*Your goal:*
Where the line with "yellow brick I5:K5" appears below, start writing out lines exactly, and finish with the line with "lime brick K3:K4", which is included; write out nothing else.

*Supplied material:*

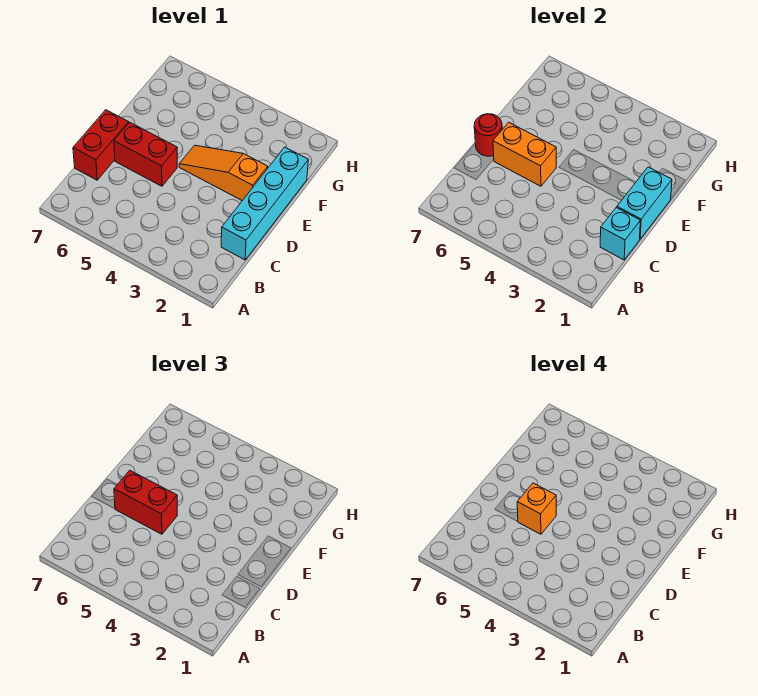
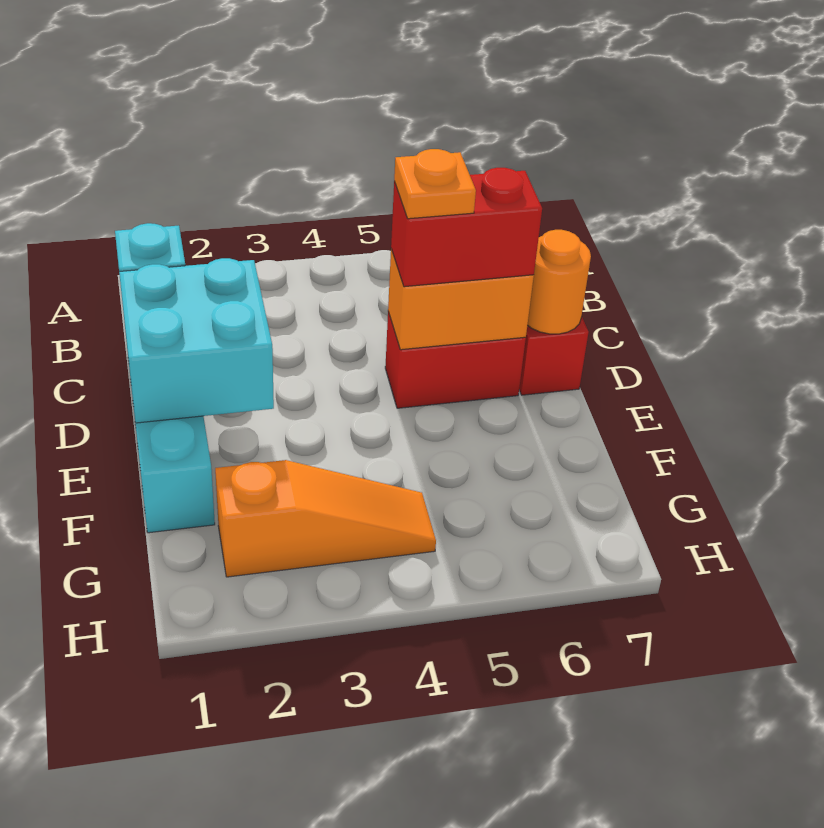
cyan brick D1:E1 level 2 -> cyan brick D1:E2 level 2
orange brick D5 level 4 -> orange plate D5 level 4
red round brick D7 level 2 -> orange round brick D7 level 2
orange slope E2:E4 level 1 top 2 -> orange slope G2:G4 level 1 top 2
...
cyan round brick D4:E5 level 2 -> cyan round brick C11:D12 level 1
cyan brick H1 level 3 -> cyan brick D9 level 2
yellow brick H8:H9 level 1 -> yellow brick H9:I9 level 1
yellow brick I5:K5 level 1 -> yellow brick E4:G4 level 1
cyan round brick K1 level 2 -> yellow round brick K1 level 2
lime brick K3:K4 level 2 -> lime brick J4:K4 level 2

*Your response:*
yellow brick I5:K5 level 1 -> yellow brick E4:G4 level 1
cyan round brick K1 level 2 -> yellow round brick K1 level 2
lime brick K3:K4 level 2 -> lime brick J4:K4 level 2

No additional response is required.